— THE DATA —
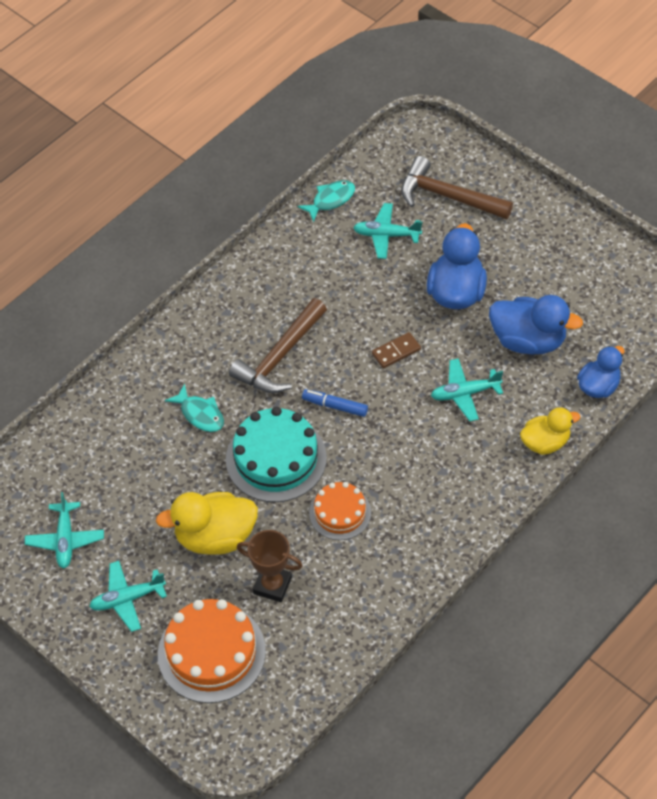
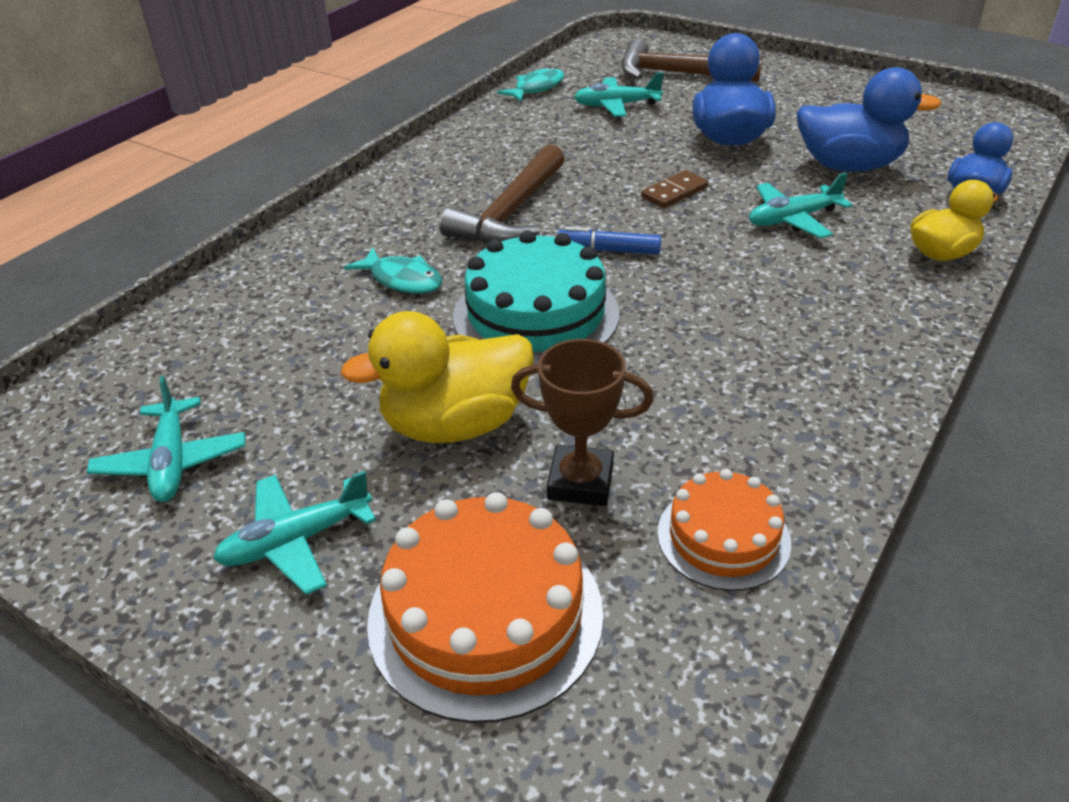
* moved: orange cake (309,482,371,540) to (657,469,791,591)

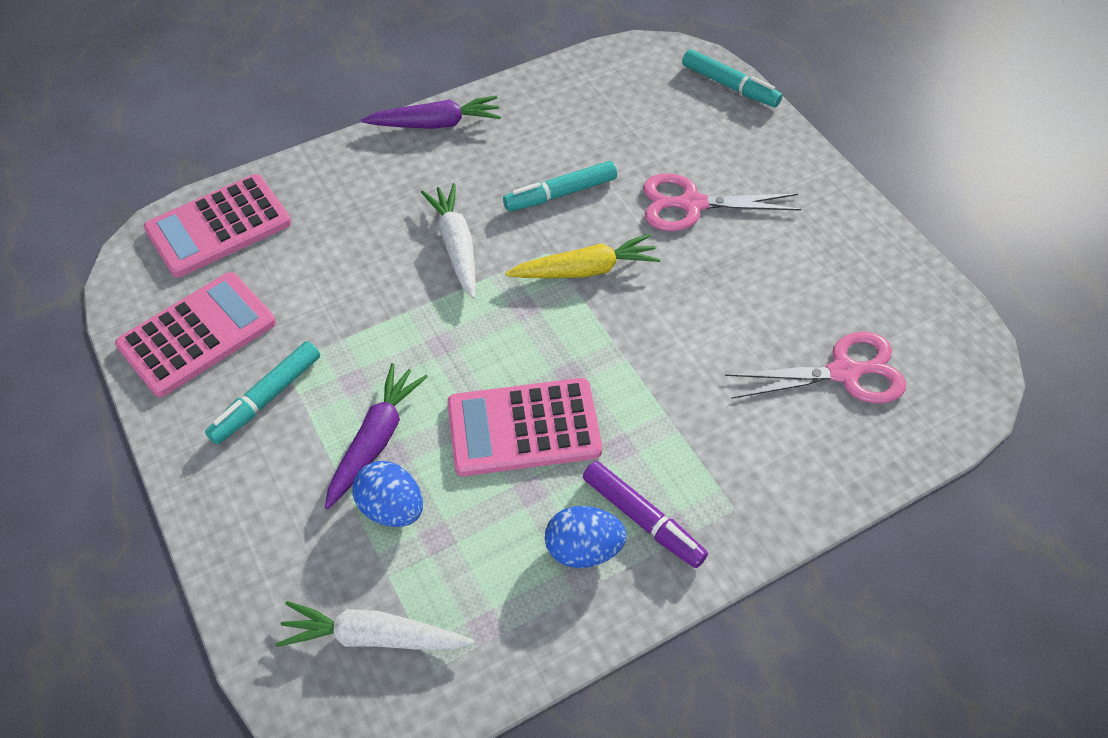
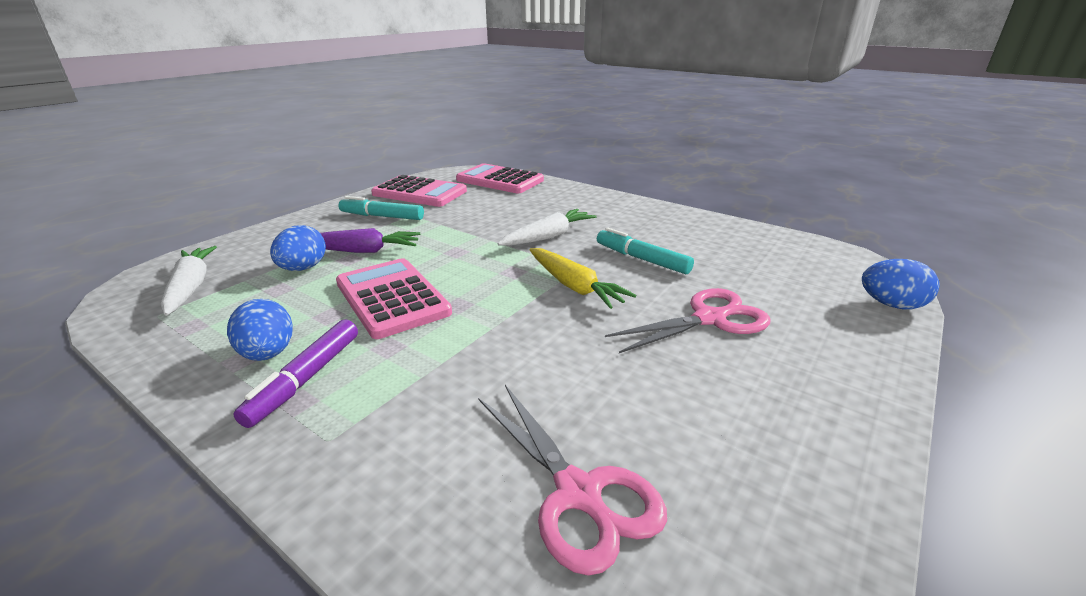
* removed: purple carrot (361,96,501,129)
* replaced: turquoise marker (682,49,782,107) to blue egg (862,259,940,309)
* turned: pink scissors (643,173,802,231) = (605,288,770,353) 90 degrees clockwise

— THE PROBLEM —
Your reply should hold every line of the material, unaltered, and not one picture.

— PROBLEM SOLUTION —
* moved: orange cake (309,482,371,540) to (657,469,791,591)

* removed: purple carrot (361,96,501,129)
* replaced: turquoise marker (682,49,782,107) to blue egg (862,259,940,309)
* turned: pink scissors (643,173,802,231) = (605,288,770,353) 90 degrees clockwise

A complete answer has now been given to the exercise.